Exercise instructions:
Exactly one number should make up the answer: how many lines of the listing contain the string "none".
Provided records Block Start
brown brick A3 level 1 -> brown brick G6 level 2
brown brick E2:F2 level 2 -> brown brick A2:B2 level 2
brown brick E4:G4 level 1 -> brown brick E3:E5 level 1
Provided records Block End
Provided records Block Start
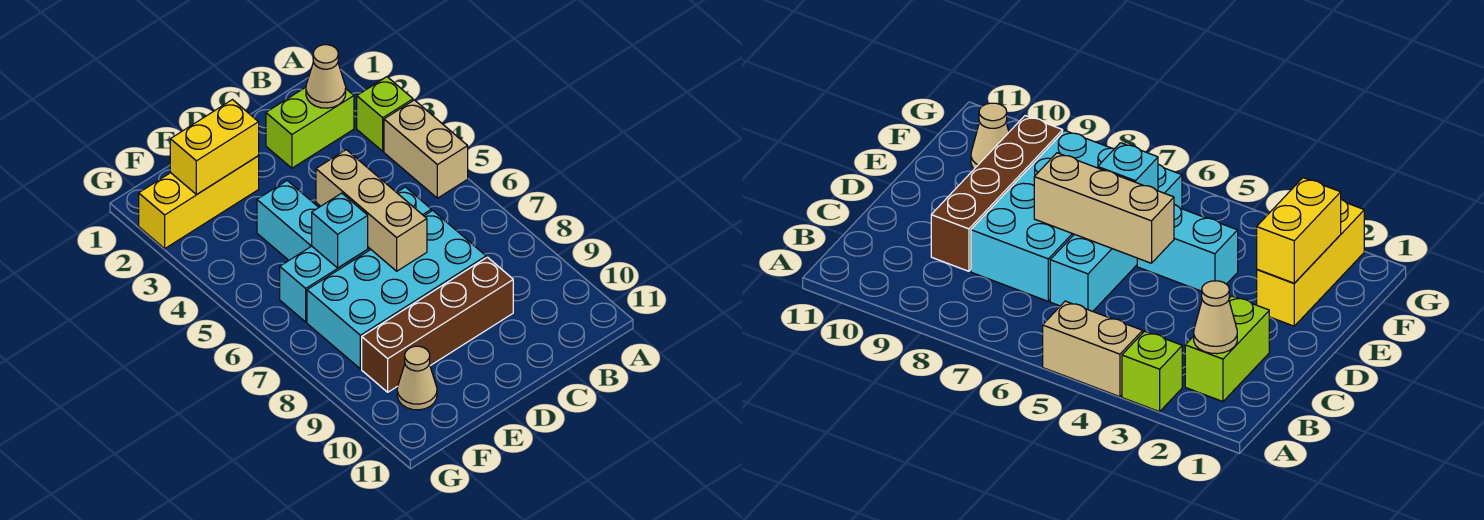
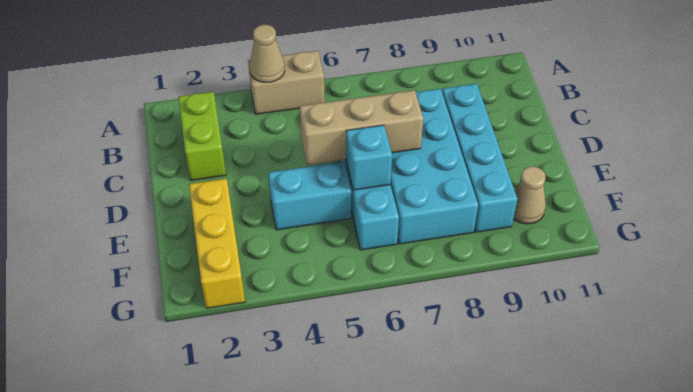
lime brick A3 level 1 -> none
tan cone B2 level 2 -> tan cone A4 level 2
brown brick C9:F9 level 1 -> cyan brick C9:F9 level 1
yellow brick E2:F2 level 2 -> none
Provided records Block End
Solution to this task:
2